## EXTRACTED MATERIAL:
■ ■ ■ ■

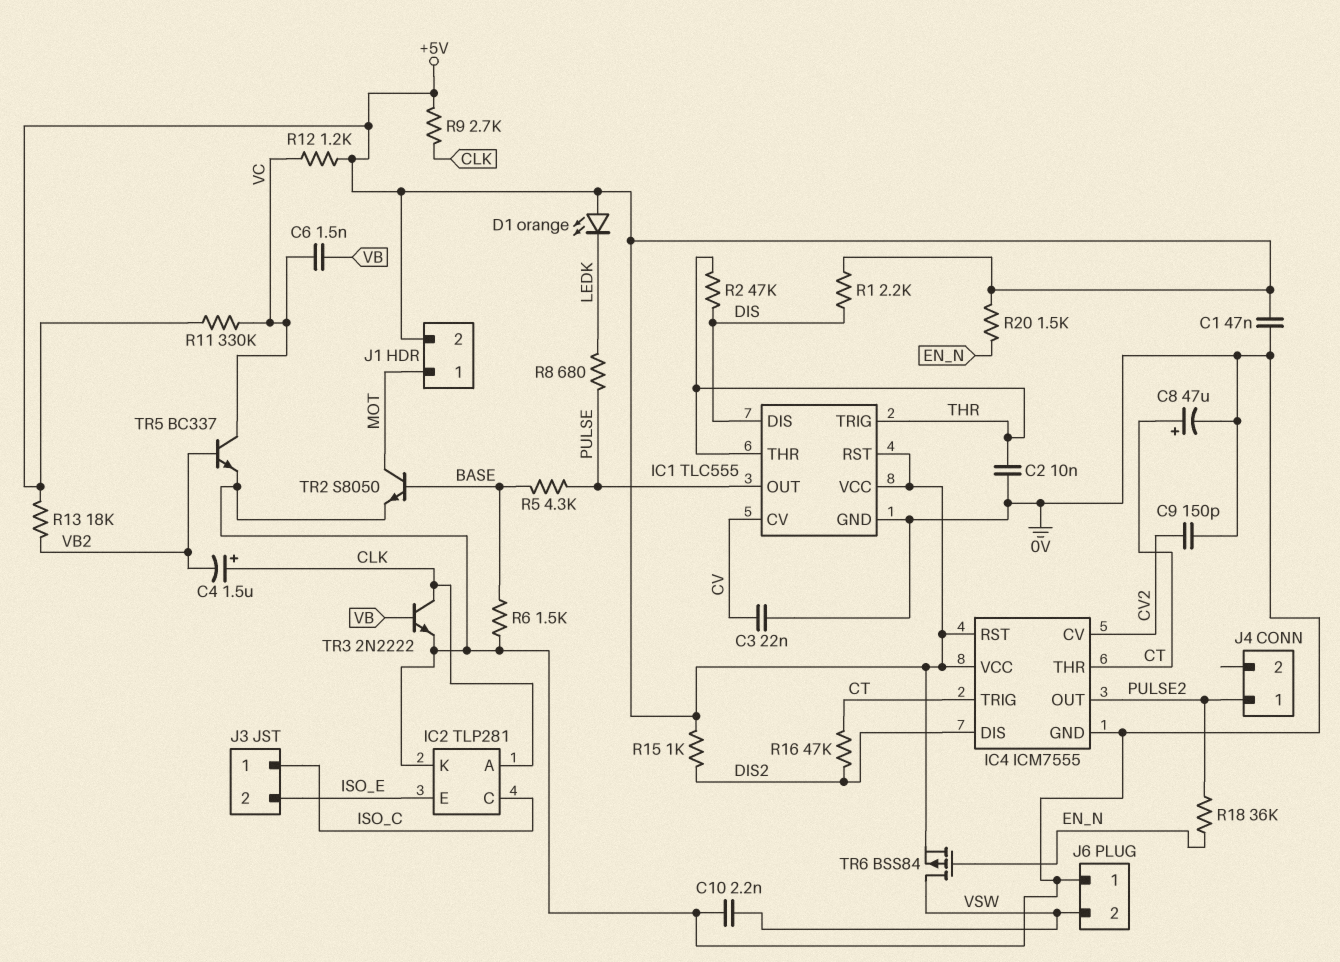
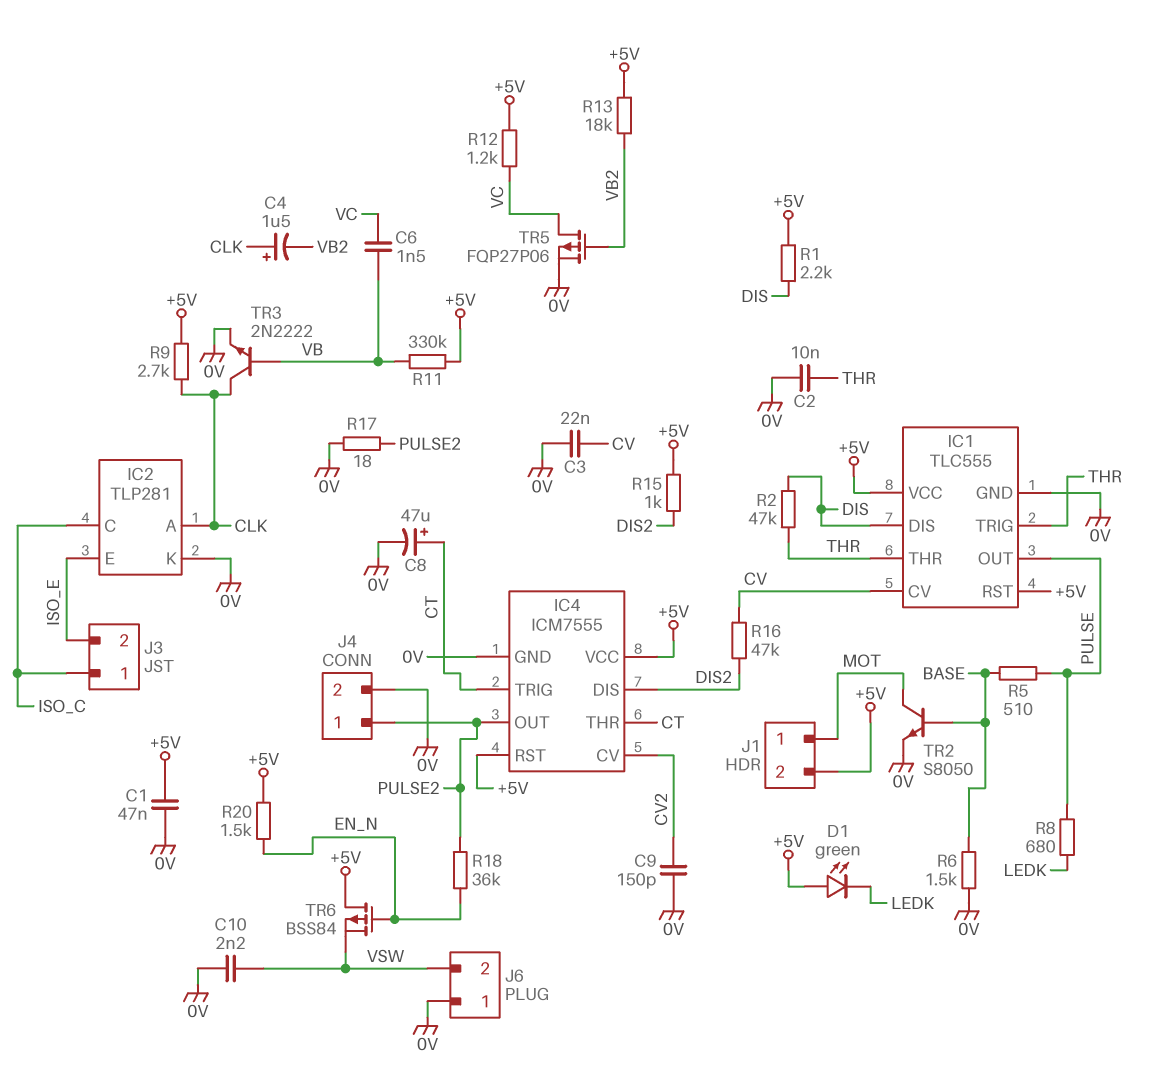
D1: LED orange (A +5V, K LEDK) -> LED green (A +5V, K LEDK)
J4 pin 2: none -> 0V
R5: 4.3k (BASE, PULSE) -> 510 (BASE, PULSE)
R11: 330k (+5V, VC) -> 330k (+5V, VB)
R16: 47k (CT, DIS2) -> 47k (CV, DIS2)
R17: none -> 18 (0V, PULSE2)
TR5: NPN BC337 (B VB2, C VC, E 0V) -> PMOS FQP27P06 (G VB2, D VC, S 0V)
TR6: PMOS BSS84 (G EN_N, D VSW, S +5V) -> PMOS BSS84 (G EN_N, D +5V, S VSW)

■ ■ ■ ■

## ACTIVITY:
In the answer, restate word for word each line from the one with "J4 pin 2: none -> 0V" through the end of the material above.

## TASK ANSWER:
J4 pin 2: none -> 0V
R5: 4.3k (BASE, PULSE) -> 510 (BASE, PULSE)
R11: 330k (+5V, VC) -> 330k (+5V, VB)
R16: 47k (CT, DIS2) -> 47k (CV, DIS2)
R17: none -> 18 (0V, PULSE2)
TR5: NPN BC337 (B VB2, C VC, E 0V) -> PMOS FQP27P06 (G VB2, D VC, S 0V)
TR6: PMOS BSS84 (G EN_N, D VSW, S +5V) -> PMOS BSS84 (G EN_N, D +5V, S VSW)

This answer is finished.